Change detection data:
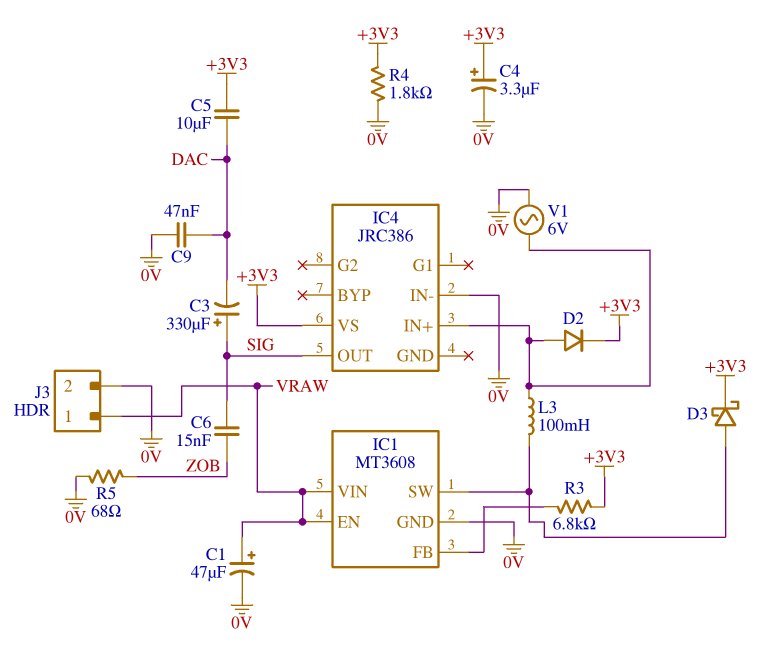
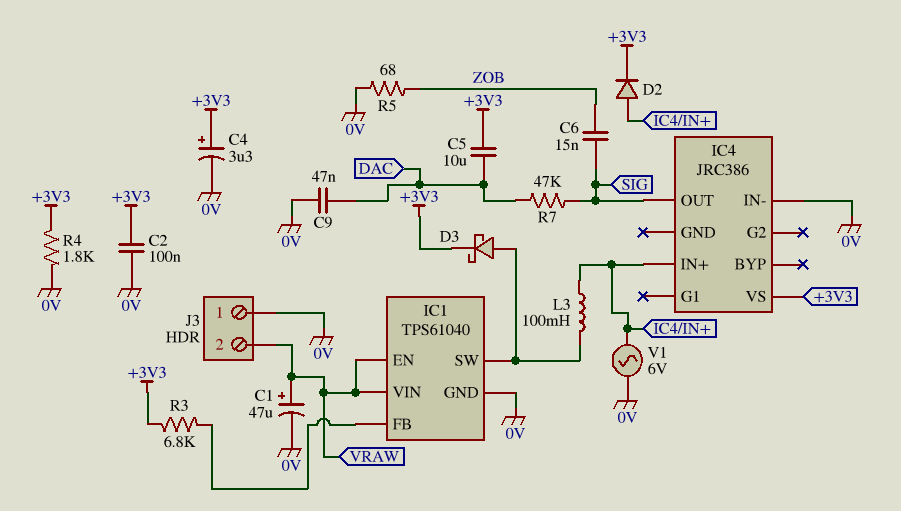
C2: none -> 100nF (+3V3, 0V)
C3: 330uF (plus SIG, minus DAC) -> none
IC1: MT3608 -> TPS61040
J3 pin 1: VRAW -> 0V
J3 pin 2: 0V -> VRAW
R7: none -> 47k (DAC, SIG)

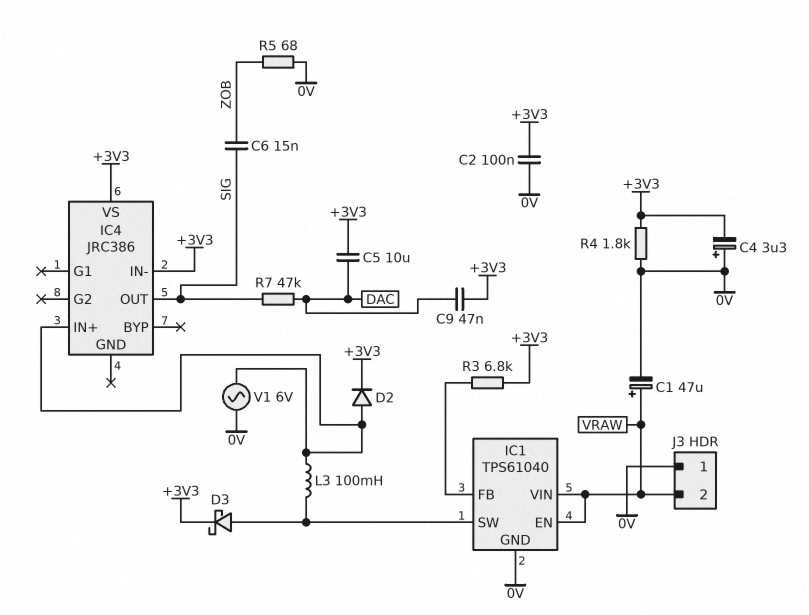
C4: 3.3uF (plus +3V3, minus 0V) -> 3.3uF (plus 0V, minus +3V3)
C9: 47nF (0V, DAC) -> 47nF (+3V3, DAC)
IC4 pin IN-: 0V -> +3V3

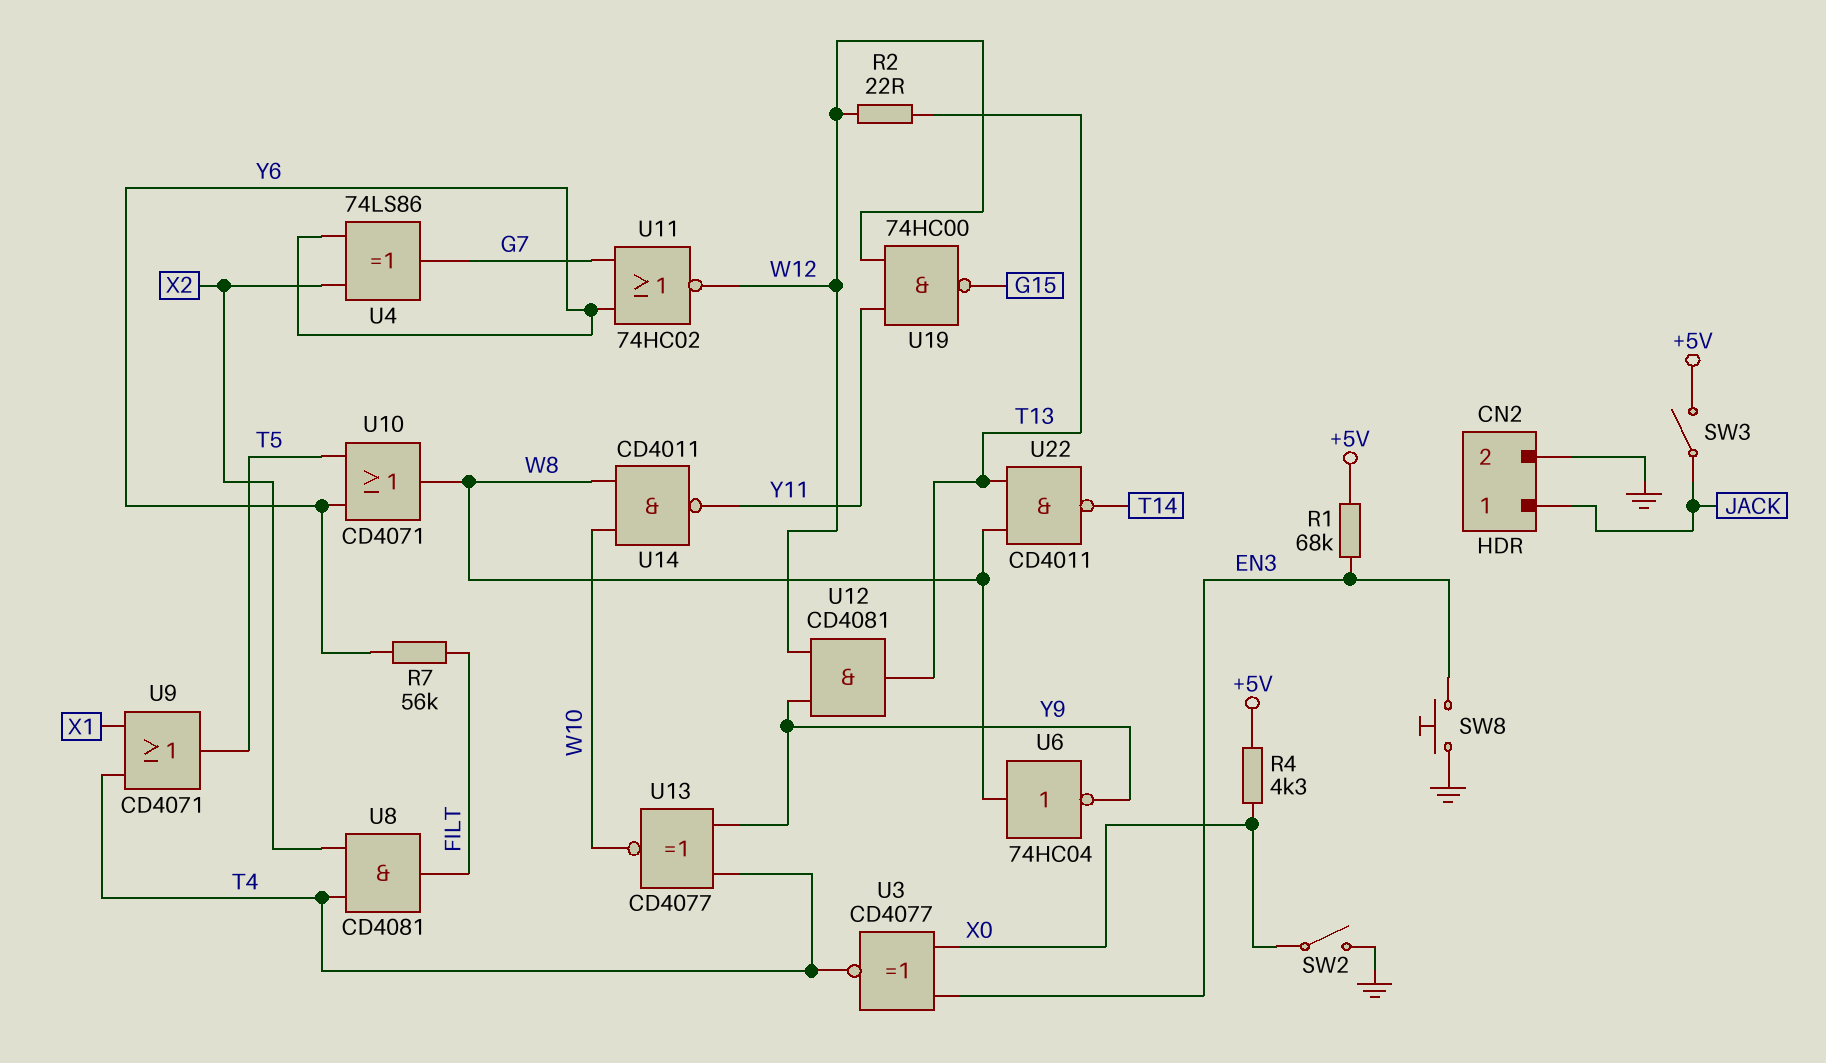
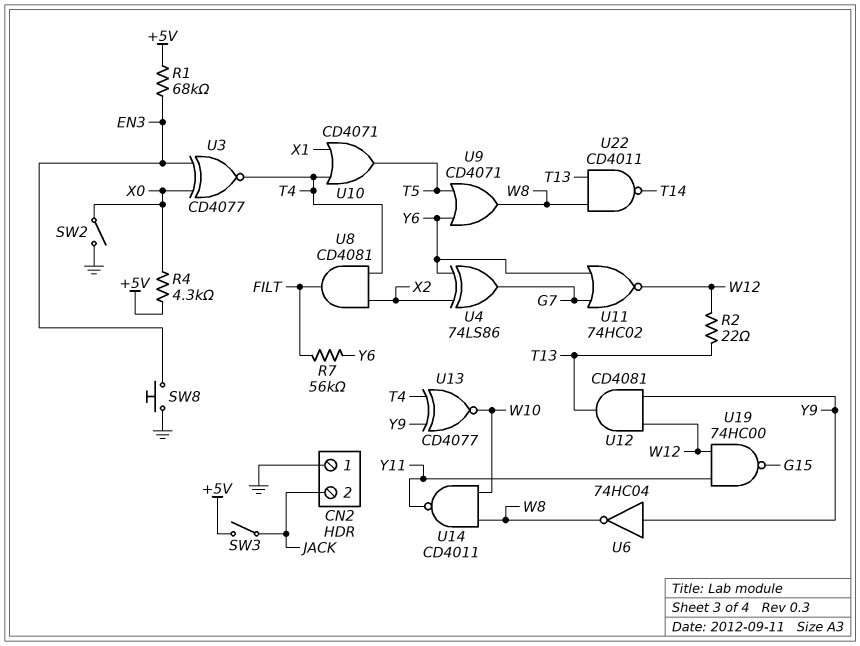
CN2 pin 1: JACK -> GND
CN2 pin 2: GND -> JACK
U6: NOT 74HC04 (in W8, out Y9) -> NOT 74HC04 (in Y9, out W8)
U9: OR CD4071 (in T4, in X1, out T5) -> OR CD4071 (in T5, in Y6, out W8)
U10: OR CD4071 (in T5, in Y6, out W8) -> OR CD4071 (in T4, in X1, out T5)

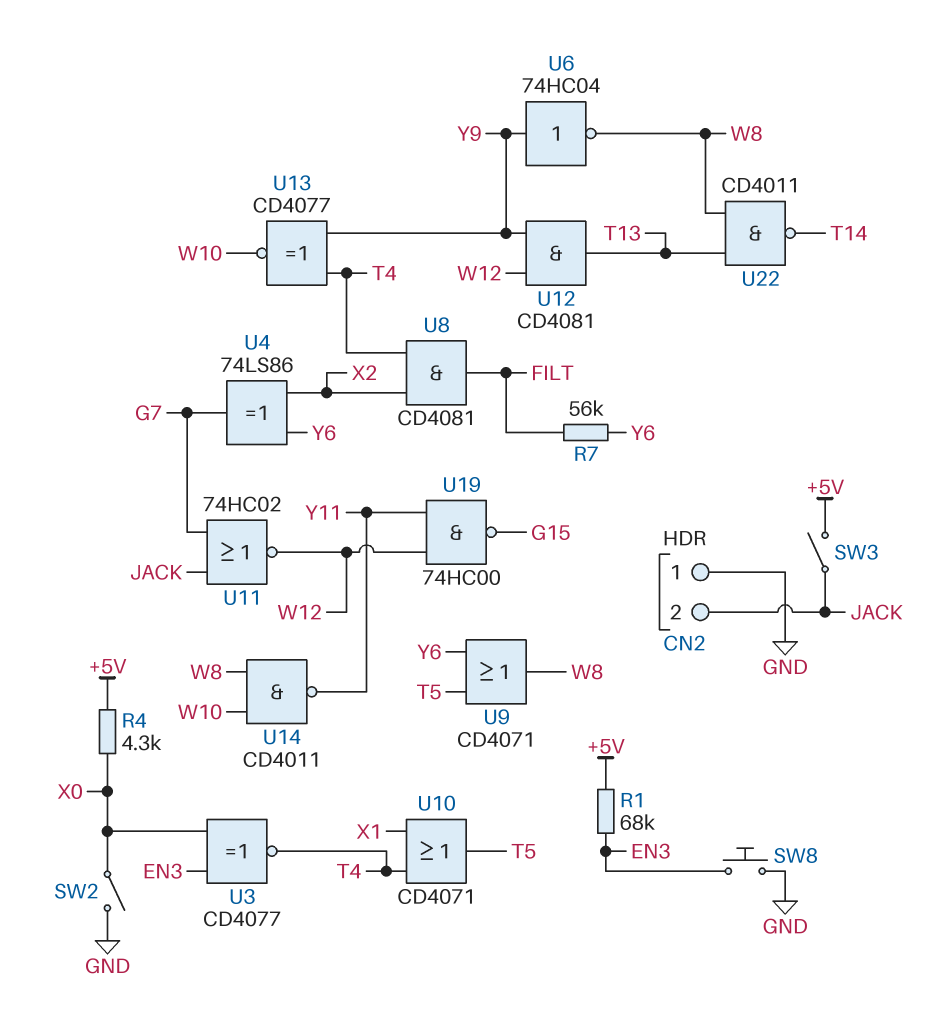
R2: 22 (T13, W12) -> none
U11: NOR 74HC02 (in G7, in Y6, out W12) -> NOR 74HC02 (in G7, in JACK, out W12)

▶ **GOAL OF THE EXERCISE**: Count how many lines in the data contain the word "JACK". Reply with that number only.

▶ **SOLUTION TO THE EXERCISE**: 3